_Colored object listings_.

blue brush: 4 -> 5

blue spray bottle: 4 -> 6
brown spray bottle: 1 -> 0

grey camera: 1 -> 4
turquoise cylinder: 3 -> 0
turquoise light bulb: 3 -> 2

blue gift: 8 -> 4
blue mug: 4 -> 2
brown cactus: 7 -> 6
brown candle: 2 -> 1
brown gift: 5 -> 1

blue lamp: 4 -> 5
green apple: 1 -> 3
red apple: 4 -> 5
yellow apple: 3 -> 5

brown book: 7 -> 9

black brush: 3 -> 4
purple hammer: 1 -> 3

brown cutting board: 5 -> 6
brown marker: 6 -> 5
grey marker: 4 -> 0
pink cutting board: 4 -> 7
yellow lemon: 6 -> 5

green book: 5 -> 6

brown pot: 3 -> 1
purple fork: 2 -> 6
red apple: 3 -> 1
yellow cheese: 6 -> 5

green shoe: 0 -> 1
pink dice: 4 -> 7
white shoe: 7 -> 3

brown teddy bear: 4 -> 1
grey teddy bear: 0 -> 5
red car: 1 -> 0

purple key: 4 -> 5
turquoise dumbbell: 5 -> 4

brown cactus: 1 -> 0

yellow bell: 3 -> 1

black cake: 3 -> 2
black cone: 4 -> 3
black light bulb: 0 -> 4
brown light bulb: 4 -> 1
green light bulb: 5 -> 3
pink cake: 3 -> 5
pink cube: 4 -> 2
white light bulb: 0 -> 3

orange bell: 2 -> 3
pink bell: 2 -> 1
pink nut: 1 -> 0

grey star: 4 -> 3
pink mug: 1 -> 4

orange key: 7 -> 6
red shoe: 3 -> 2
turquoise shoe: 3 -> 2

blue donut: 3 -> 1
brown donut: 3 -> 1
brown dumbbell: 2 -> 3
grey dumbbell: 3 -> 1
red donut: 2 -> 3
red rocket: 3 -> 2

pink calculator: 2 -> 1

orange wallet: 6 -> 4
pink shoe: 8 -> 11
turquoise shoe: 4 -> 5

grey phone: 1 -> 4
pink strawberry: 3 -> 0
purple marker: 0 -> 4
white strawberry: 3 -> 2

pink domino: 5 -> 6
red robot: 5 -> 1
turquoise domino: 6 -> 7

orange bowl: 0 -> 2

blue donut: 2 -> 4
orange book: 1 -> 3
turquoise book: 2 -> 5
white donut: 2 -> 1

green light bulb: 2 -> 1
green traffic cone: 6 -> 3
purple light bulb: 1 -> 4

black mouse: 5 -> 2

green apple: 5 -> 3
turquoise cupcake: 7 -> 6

_PROBLEM STATEMENT_. Some lines above contain the word "dumbbell". Copy each of them.

_TASK SOLUTION_.
turquoise dumbbell: 5 -> 4
brown dumbbell: 2 -> 3
grey dumbbell: 3 -> 1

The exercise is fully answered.